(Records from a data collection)
┄┄┄┄┄┄┄┄┄┄┄┄┄┄┄┄┄┄┄┄

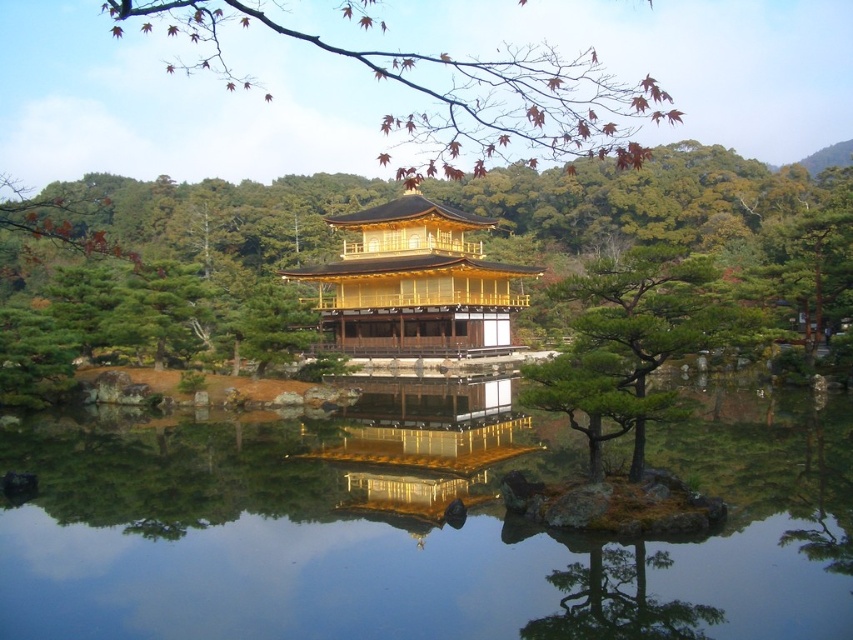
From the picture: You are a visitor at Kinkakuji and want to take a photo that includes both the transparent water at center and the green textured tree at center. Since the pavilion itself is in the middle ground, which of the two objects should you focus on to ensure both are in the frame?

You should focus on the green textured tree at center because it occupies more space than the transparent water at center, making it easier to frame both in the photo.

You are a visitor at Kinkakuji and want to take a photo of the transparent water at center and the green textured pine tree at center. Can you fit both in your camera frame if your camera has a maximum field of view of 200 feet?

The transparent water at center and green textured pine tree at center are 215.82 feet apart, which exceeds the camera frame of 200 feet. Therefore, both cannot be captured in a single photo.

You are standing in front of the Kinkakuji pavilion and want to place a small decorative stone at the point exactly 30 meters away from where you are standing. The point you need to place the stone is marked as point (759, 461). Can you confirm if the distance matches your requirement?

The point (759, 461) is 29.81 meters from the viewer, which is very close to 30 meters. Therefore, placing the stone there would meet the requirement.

┄┄┄┄┄┄┄┄┄┄┄┄┄┄┄┄┄┄┄┄

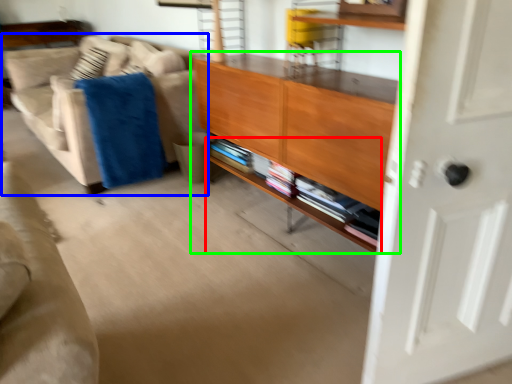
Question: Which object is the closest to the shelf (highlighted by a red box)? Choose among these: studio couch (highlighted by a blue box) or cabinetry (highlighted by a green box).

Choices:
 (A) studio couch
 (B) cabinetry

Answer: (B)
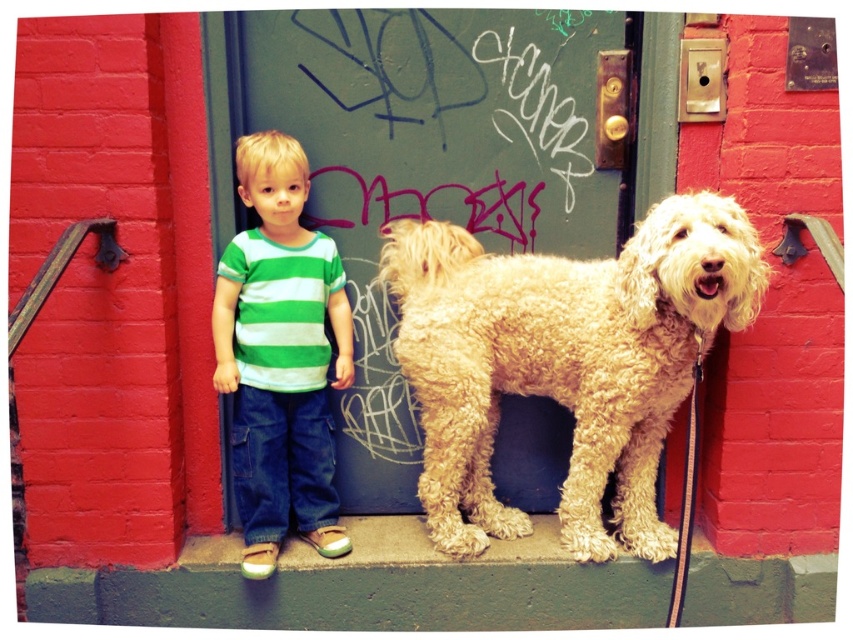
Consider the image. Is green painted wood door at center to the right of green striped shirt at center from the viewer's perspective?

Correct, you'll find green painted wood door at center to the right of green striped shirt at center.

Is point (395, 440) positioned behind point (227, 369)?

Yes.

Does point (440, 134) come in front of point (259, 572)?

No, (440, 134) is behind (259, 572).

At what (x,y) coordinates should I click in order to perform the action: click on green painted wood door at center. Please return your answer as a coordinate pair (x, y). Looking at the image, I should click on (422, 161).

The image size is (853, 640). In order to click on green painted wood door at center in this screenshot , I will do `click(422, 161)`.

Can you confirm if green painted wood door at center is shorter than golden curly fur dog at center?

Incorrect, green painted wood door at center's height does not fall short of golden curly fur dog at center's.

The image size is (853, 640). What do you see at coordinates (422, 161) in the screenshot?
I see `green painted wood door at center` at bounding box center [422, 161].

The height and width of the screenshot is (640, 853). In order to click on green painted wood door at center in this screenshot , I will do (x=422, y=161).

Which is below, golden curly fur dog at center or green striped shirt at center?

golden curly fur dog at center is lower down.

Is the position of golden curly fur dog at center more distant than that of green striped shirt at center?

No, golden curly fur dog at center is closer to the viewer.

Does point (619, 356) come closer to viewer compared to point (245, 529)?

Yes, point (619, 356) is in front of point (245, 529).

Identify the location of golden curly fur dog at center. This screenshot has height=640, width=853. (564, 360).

┄┄┄┄┄┄┄┄┄┄┄┄┄┄┄┄┄┄┄┄

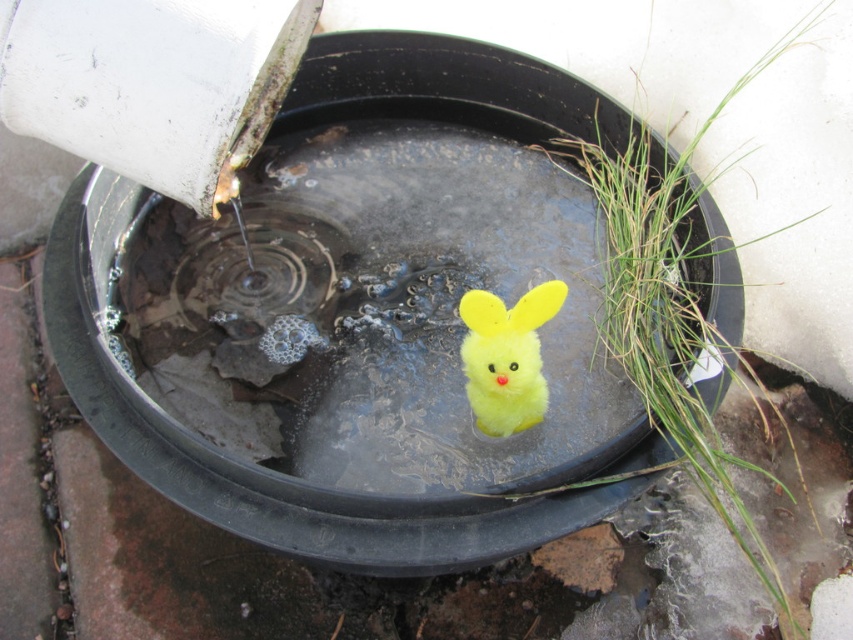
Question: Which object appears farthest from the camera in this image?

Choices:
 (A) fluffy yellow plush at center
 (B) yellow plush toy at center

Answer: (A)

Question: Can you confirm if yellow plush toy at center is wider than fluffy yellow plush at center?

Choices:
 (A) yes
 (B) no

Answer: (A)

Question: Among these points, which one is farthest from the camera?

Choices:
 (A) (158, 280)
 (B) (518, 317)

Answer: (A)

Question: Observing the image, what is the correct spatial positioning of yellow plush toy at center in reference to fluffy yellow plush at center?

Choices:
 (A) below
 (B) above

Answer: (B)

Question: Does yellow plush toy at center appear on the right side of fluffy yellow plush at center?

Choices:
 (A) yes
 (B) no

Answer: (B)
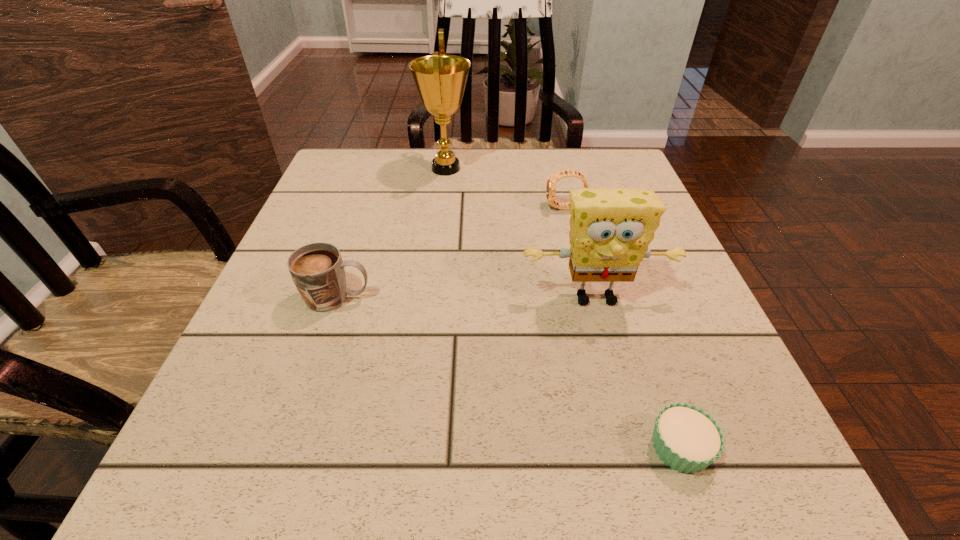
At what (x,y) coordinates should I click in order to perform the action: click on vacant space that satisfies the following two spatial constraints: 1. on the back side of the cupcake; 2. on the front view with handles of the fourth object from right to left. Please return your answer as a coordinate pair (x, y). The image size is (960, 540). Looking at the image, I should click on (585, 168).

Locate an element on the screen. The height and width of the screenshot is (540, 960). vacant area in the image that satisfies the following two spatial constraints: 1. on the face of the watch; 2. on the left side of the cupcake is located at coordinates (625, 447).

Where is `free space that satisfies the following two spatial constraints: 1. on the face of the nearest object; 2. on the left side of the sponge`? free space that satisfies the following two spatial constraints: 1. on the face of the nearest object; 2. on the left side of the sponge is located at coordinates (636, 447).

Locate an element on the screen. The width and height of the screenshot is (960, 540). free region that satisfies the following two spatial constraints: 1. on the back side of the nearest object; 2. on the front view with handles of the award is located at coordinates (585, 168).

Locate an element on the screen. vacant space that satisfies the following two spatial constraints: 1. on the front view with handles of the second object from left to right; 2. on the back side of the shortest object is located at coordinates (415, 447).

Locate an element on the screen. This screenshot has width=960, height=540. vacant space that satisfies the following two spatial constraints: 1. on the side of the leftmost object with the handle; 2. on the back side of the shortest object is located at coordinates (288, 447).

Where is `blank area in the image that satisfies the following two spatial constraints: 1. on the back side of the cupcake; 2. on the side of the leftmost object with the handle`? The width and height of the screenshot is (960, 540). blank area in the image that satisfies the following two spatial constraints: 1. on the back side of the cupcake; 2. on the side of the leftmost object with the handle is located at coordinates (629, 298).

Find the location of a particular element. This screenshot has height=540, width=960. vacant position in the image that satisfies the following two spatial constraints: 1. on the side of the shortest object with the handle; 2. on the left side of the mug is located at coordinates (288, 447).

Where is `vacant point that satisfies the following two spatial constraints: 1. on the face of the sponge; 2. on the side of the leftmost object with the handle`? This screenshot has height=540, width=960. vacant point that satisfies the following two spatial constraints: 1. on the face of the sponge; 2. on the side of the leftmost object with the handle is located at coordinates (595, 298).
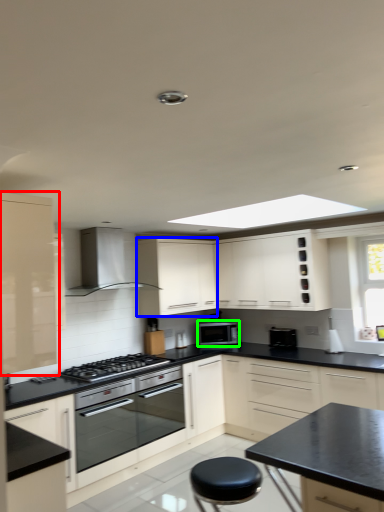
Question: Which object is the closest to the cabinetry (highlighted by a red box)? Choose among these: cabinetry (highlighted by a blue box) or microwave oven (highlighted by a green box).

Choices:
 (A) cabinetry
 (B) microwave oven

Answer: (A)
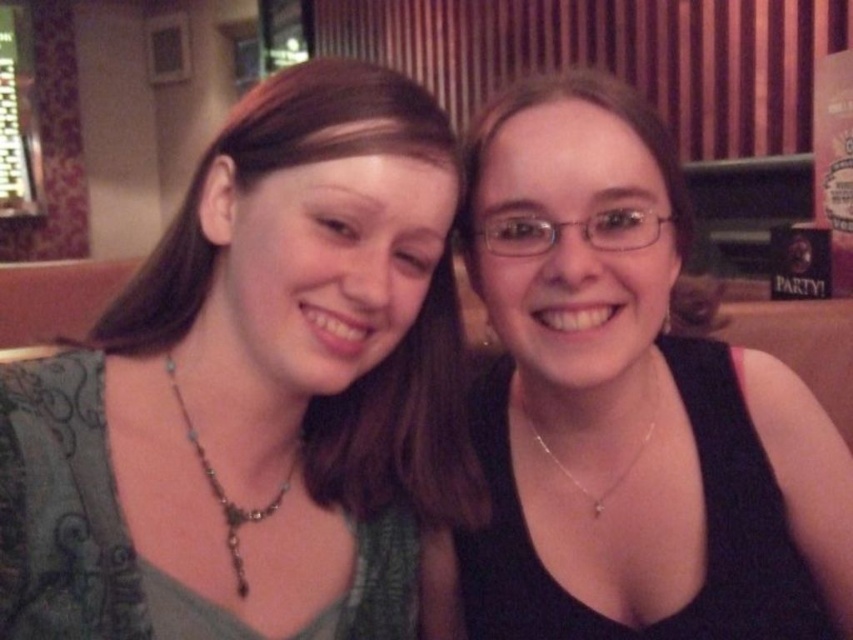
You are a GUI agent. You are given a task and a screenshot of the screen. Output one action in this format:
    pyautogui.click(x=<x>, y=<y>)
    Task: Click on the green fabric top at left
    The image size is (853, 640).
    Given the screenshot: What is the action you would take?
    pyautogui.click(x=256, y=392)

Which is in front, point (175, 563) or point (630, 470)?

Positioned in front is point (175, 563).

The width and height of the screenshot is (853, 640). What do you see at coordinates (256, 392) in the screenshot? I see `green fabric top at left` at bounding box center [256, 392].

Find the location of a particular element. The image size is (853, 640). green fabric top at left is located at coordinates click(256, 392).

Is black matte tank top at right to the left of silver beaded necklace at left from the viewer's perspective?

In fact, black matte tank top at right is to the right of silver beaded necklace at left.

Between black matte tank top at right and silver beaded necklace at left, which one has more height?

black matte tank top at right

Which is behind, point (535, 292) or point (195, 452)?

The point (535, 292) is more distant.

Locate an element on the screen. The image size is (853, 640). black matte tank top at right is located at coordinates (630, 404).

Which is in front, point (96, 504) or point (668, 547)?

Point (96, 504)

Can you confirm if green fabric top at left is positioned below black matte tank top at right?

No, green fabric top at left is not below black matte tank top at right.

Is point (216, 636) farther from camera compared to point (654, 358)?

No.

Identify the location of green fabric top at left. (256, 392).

┄┄┄┄┄┄┄┄┄┄┄┄┄┄┄┄┄┄┄┄

» **What to produce**
Please tally how many lines in the records above contain the word "behind", with case counting. Give only the number.

» **The completed task**
3